**Problem statement**. Excluding pictures, retype the line with "turquoise gift: 3 -> 2" and each line that follows it to the end of the data below, word for word.

BEGIN

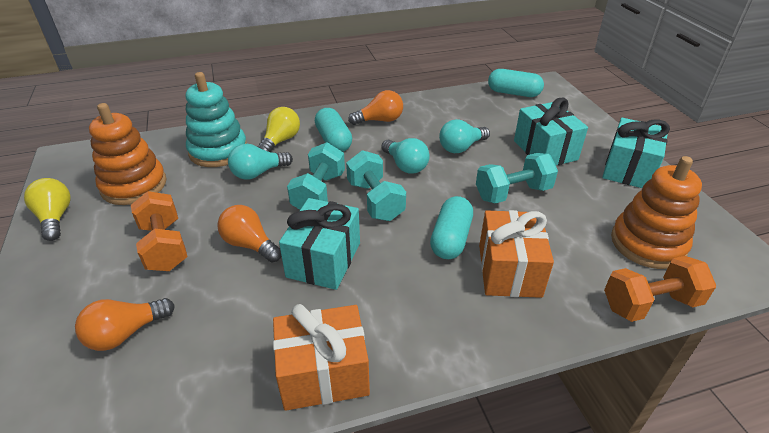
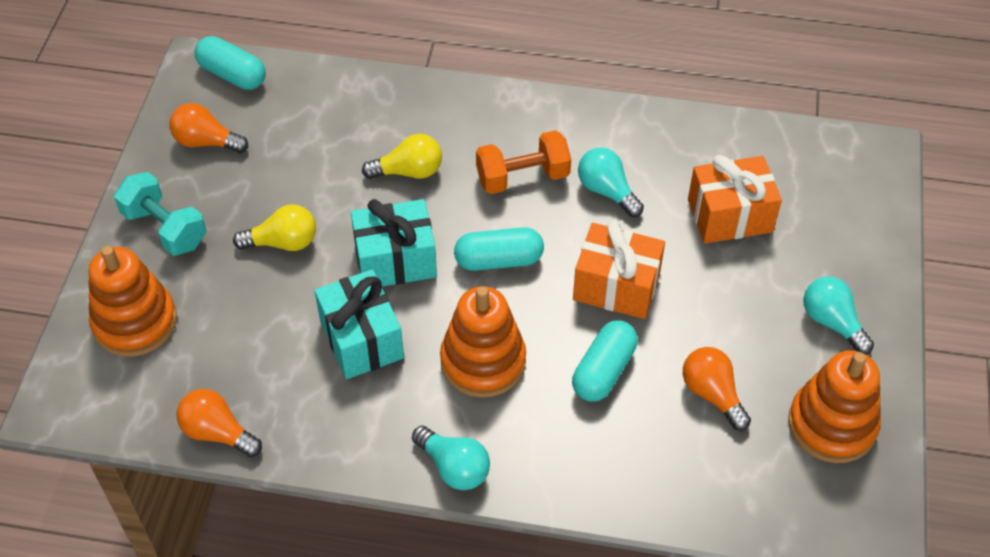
orange dumbbell: 2 -> 1
orange stacking toy: 2 -> 3
turquoise dumbbell: 3 -> 1
turquoise gift: 3 -> 2
turquoise stacking toy: 1 -> 0

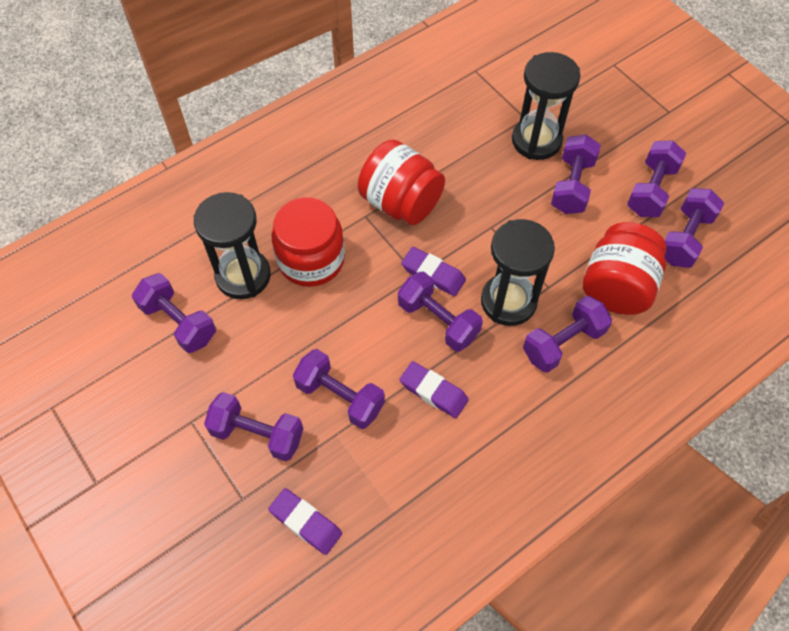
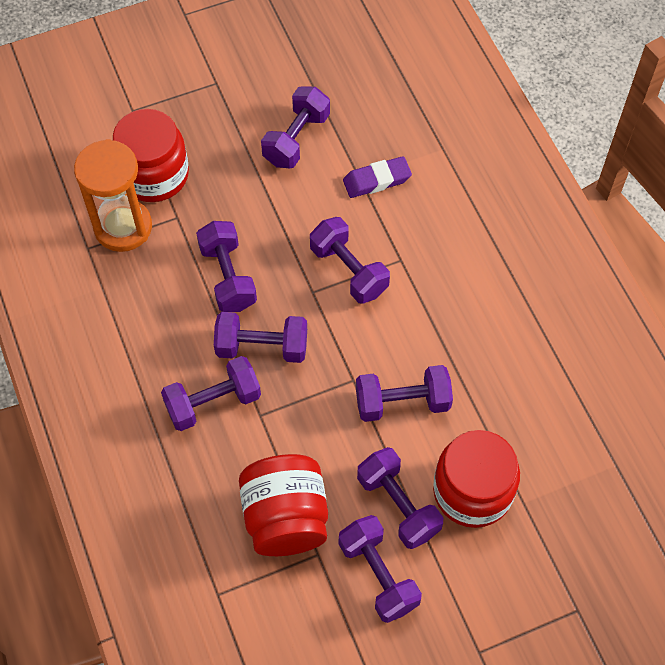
black hourglass: 3 -> 0
orange hourglass: 0 -> 1
purple eraser: 3 -> 1

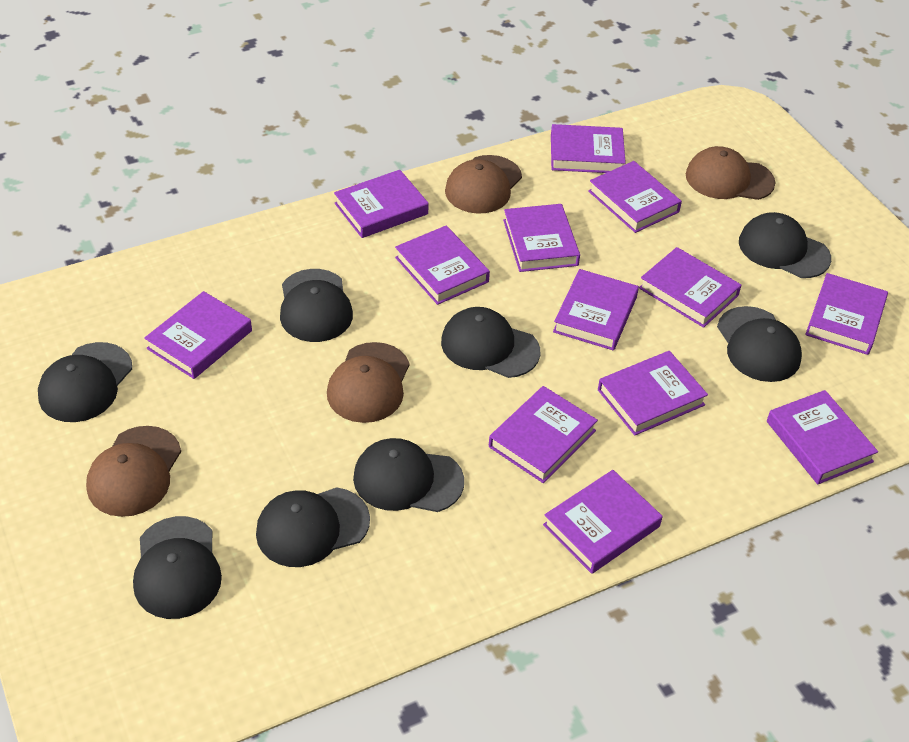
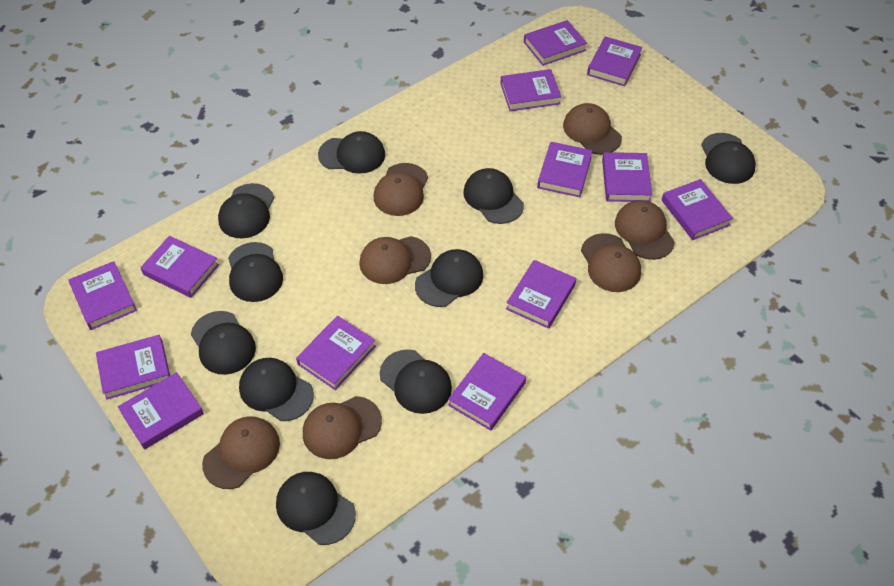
black cap: 8 -> 10
brown cap: 4 -> 7

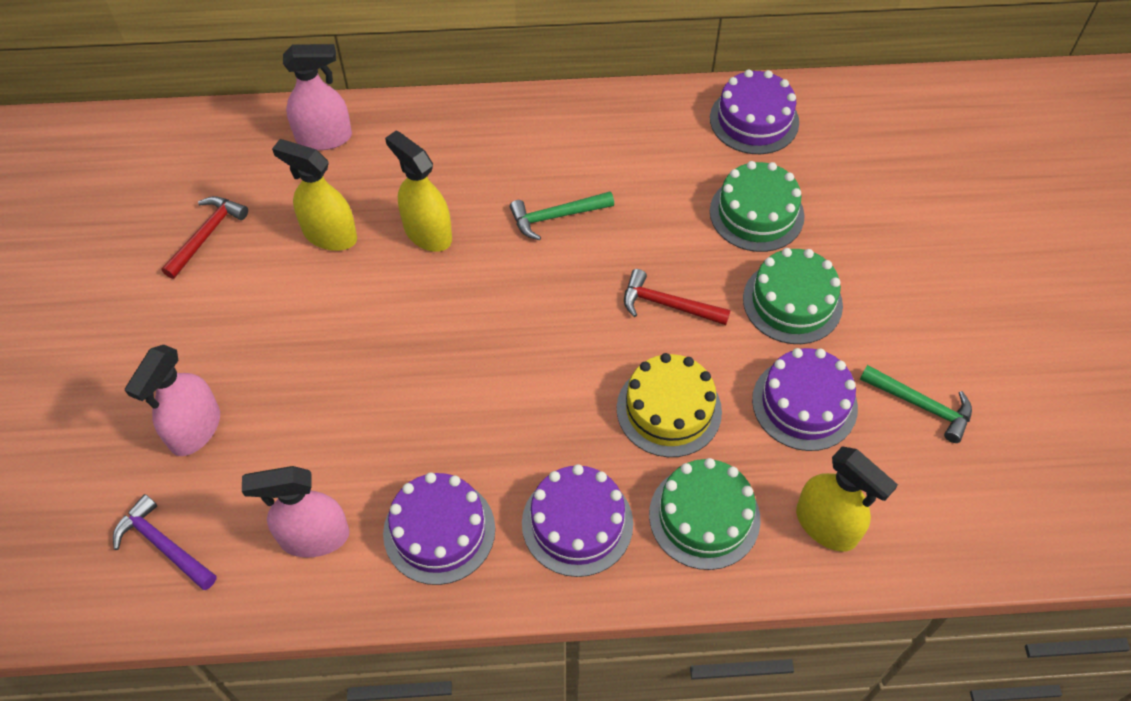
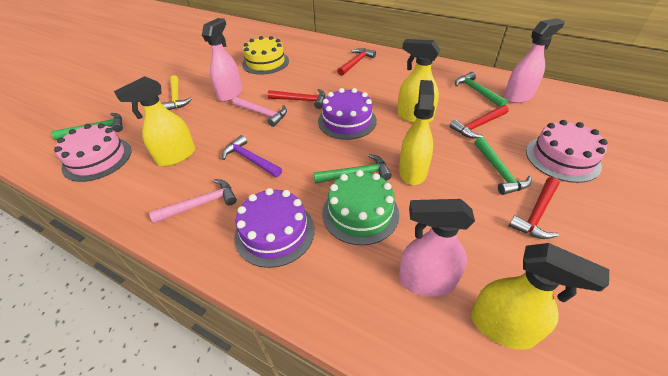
green cake: 3 -> 1
green hammer: 2 -> 4
pink cake: 0 -> 2
pink hammer: 0 -> 2
purple cake: 4 -> 2
red hammer: 2 -> 4
yellow hammer: 0 -> 1
yellow spray bottle: 3 -> 4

END

**Response to the exercise**.
turquoise gift: 3 -> 2
turquoise stacking toy: 1 -> 0

black hourglass: 3 -> 0
orange hourglass: 0 -> 1
purple eraser: 3 -> 1

black cap: 8 -> 10
brown cap: 4 -> 7

green cake: 3 -> 1
green hammer: 2 -> 4
pink cake: 0 -> 2
pink hammer: 0 -> 2
purple cake: 4 -> 2
red hammer: 2 -> 4
yellow hammer: 0 -> 1
yellow spray bottle: 3 -> 4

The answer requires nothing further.